## Problem details
The following data needs to be repeated exactly, with all images excluded.

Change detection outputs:
__________________________________________________
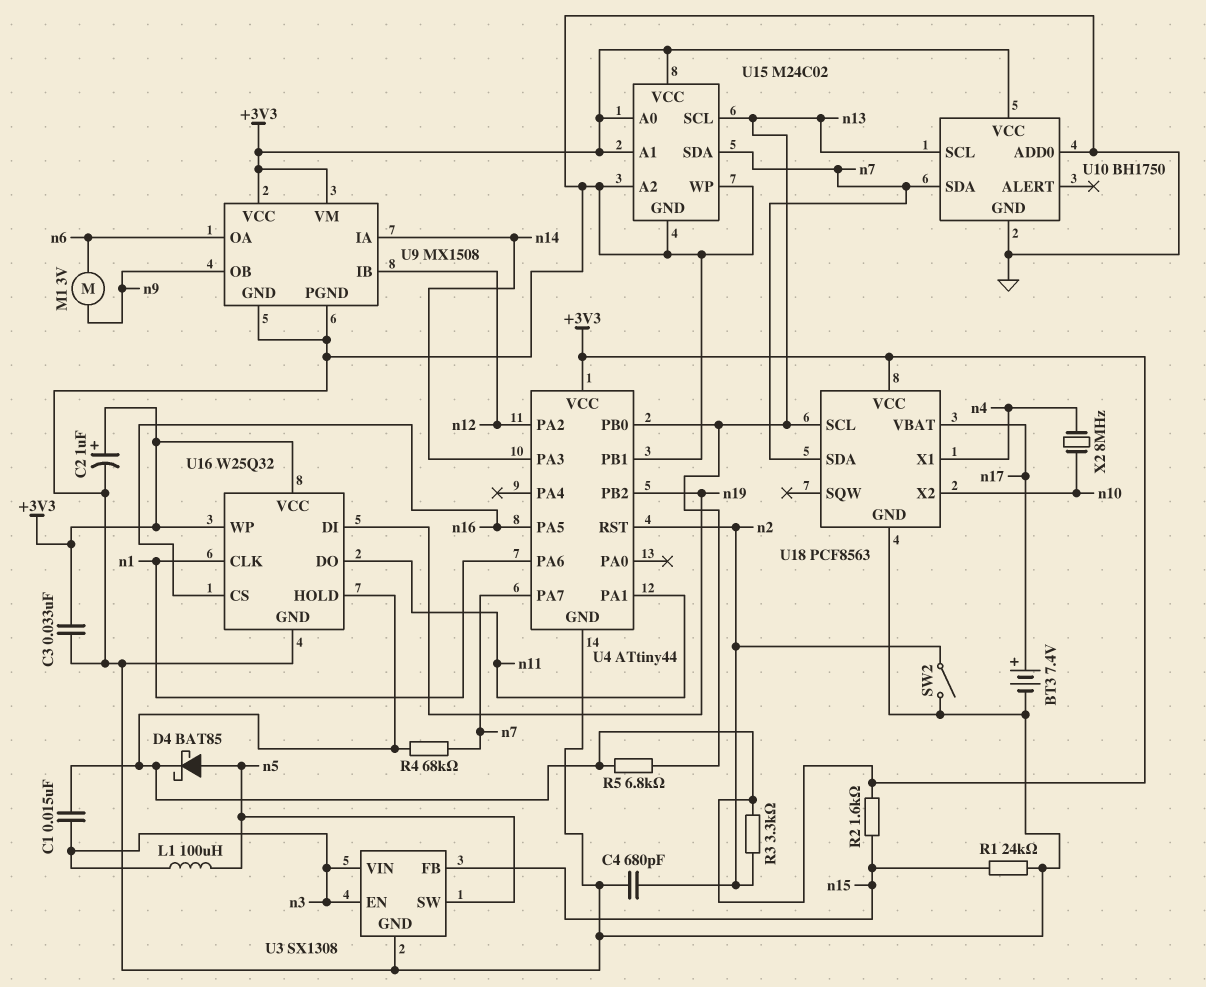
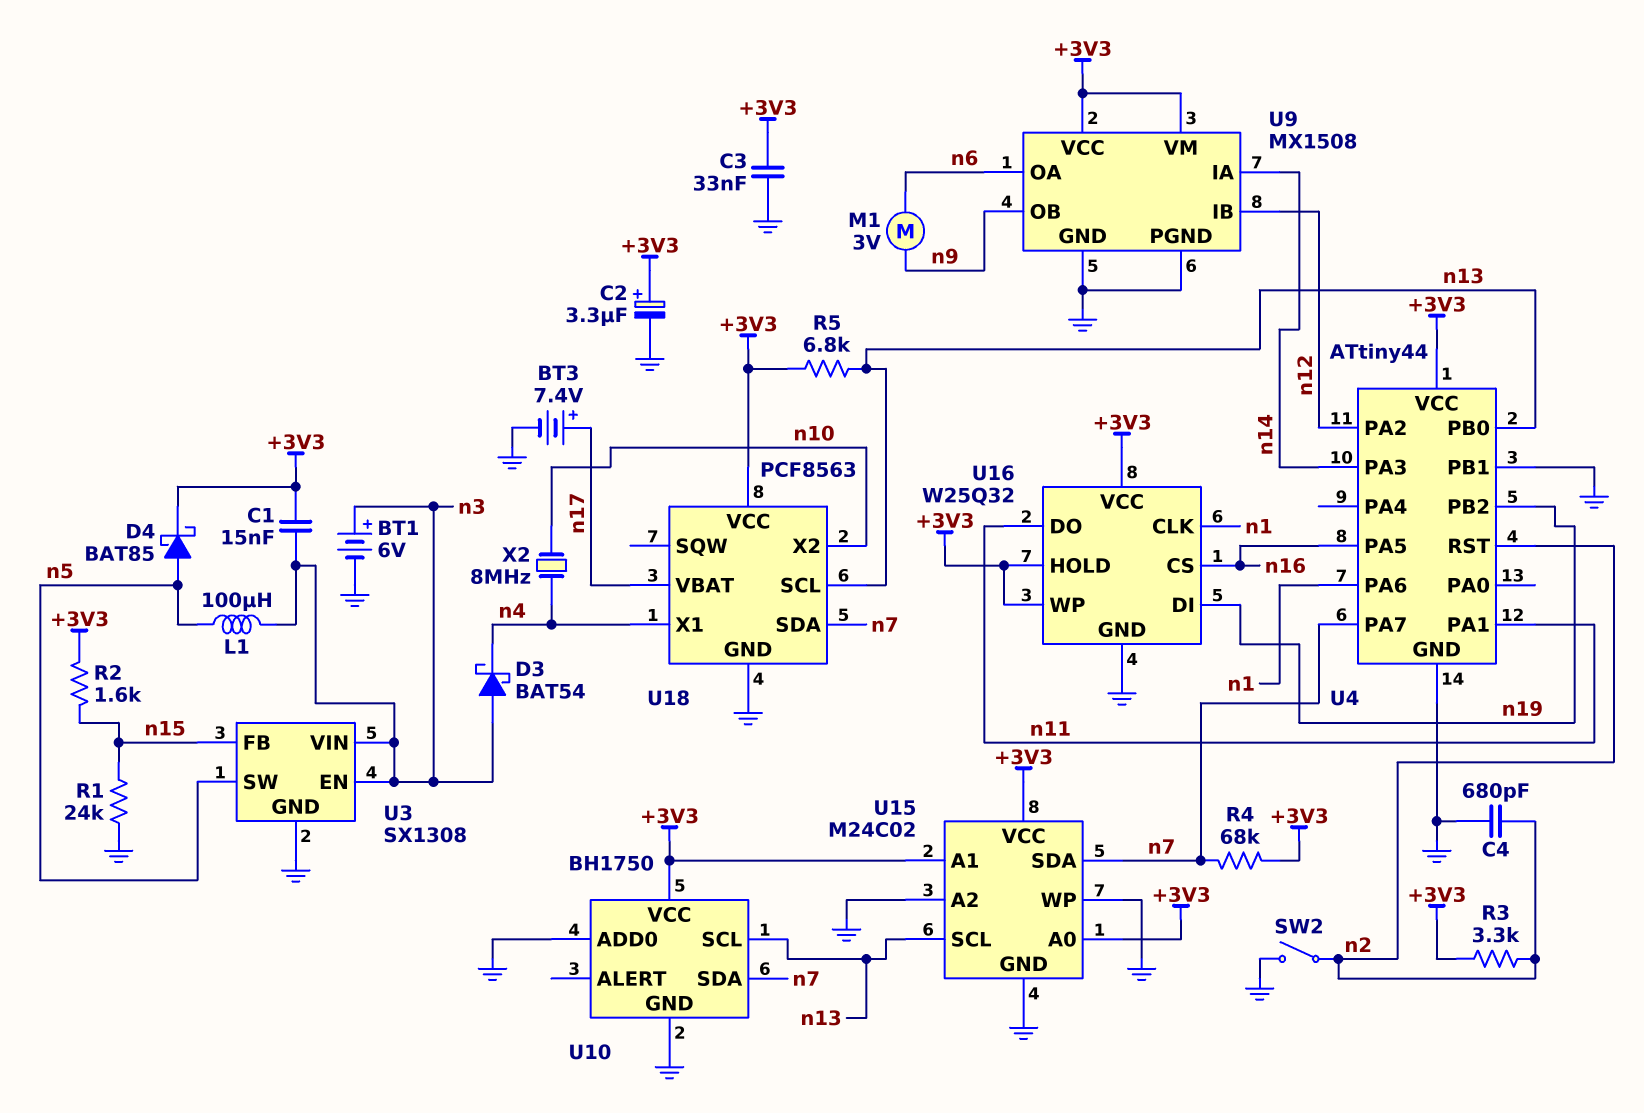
BT1: none -> 6V (plus n3, minus GND)
C2: 1uF (plus +3V3, minus GND) -> 3.3uF (plus +3V3, minus GND)
D3: none -> schottky BAT54 (A n3, K n4)

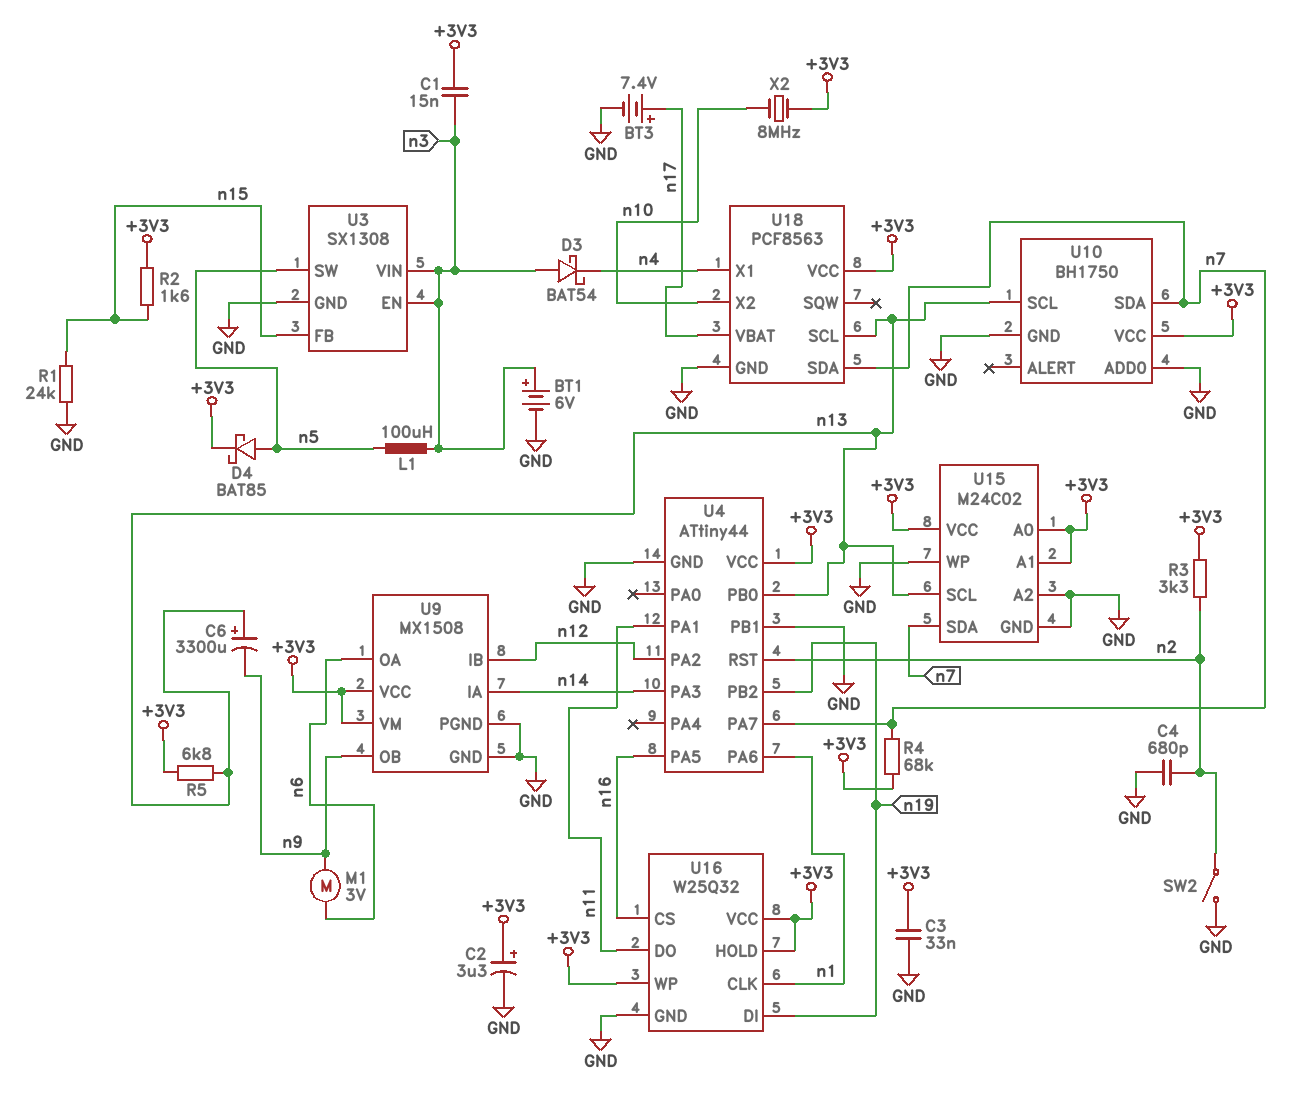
C6: none -> 3300uF (plus n13, minus n9)
X2: 8MHz (n4, n10) -> 8MHz (+3V3, n10)

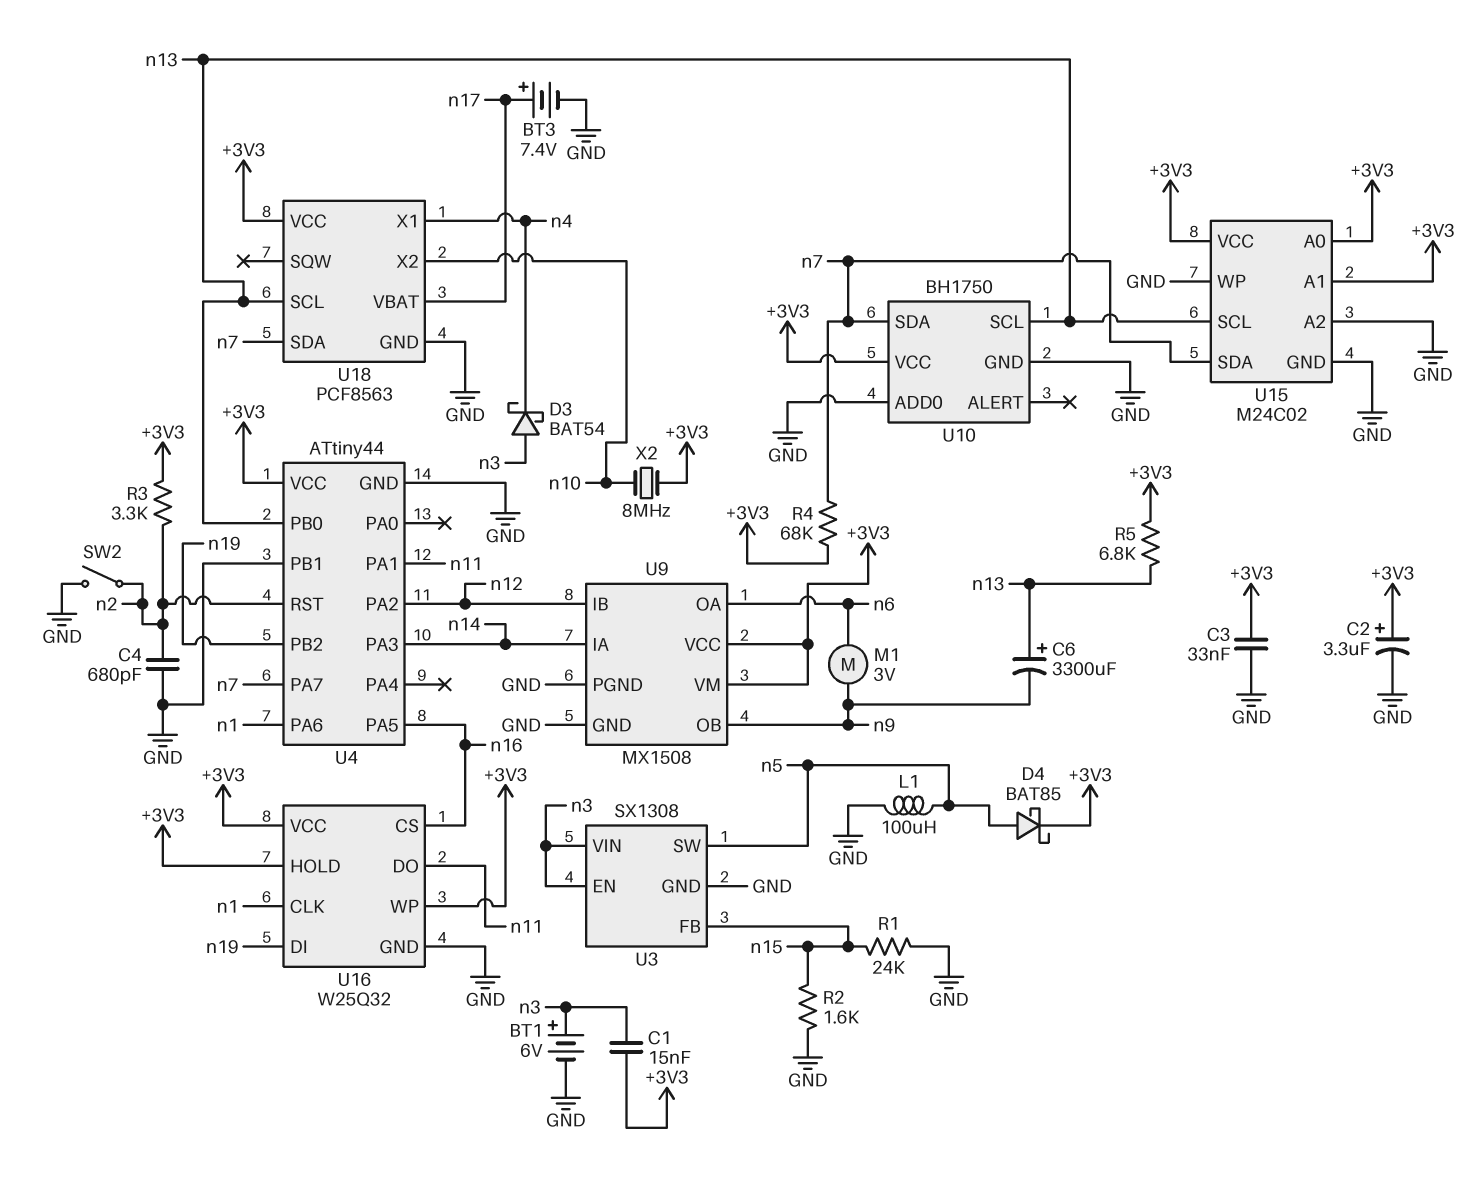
L1: 100uH (n3, n5) -> 100uH (GND, n5)
R2: 1.6k (+3V3, n15) -> 1.6k (GND, n15)

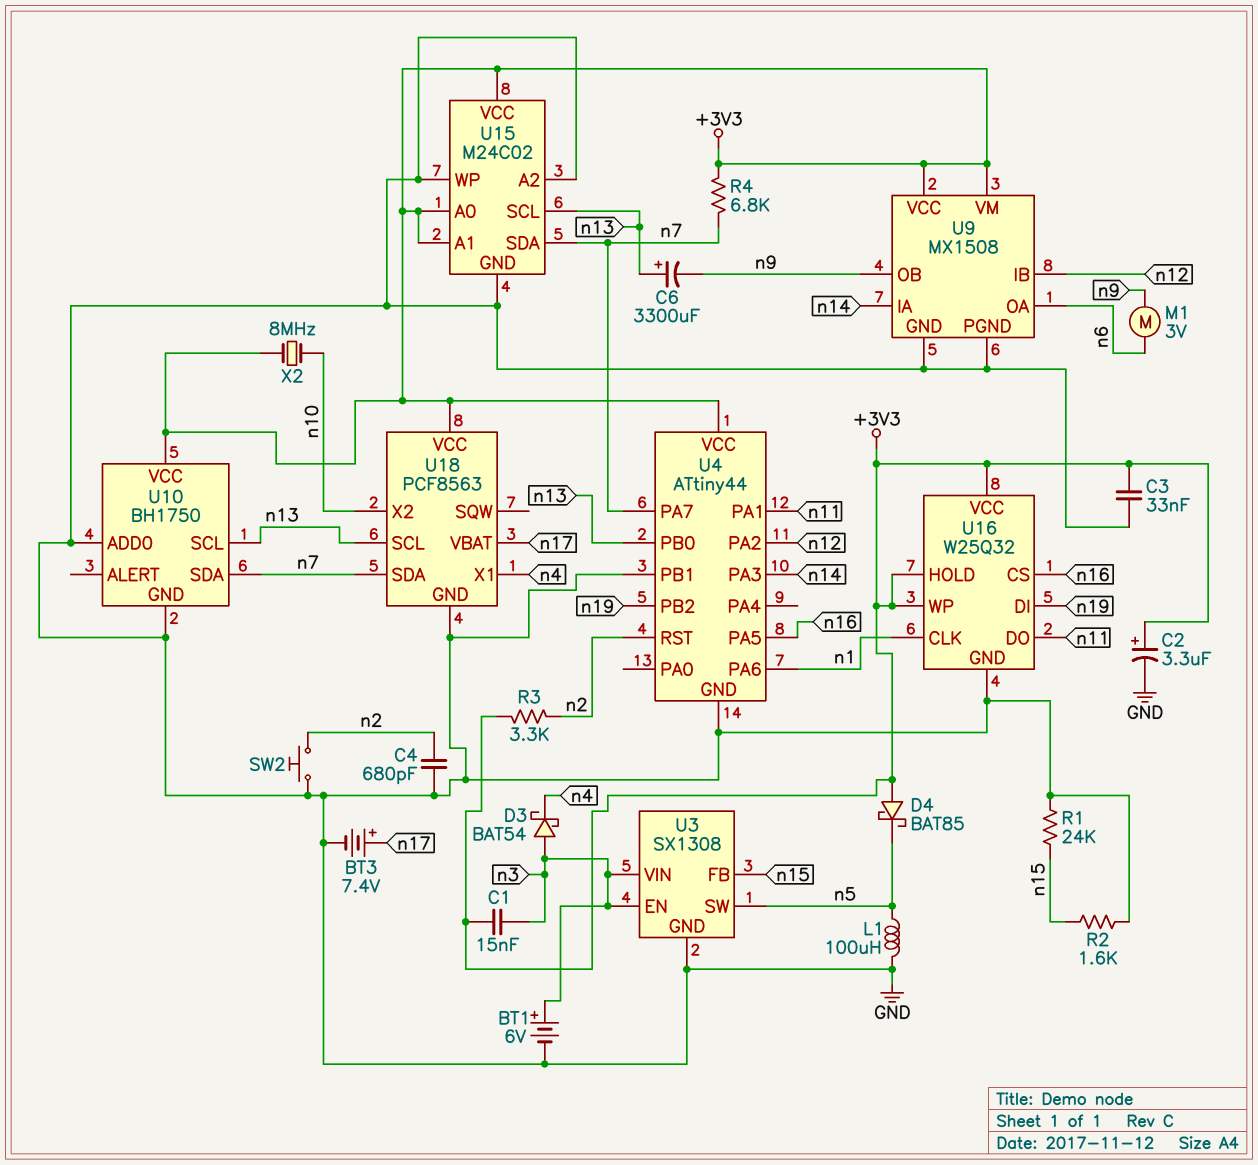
D4: schottky BAT85 (A n5, K +3V3) -> schottky BAT85 (A +3V3, K n5)
R4: 68k (+3V3, n7) -> 6.8k (+3V3, n7)
R5: 6.8k (+3V3, n13) -> none
SW2: switch (GND, n2) -> button (GND, n2)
__________________________________________________
## Task result
BT1: none -> 6V (plus n3, minus GND)
C2: 1uF (plus +3V3, minus GND) -> 3.3uF (plus +3V3, minus GND)
D3: none -> schottky BAT54 (A n3, K n4)

C6: none -> 3300uF (plus n13, minus n9)
X2: 8MHz (n4, n10) -> 8MHz (+3V3, n10)

L1: 100uH (n3, n5) -> 100uH (GND, n5)
R2: 1.6k (+3V3, n15) -> 1.6k (GND, n15)

D4: schottky BAT85 (A n5, K +3V3) -> schottky BAT85 (A +3V3, K n5)
R4: 68k (+3V3, n7) -> 6.8k (+3V3, n7)
R5: 6.8k (+3V3, n13) -> none
SW2: switch (GND, n2) -> button (GND, n2)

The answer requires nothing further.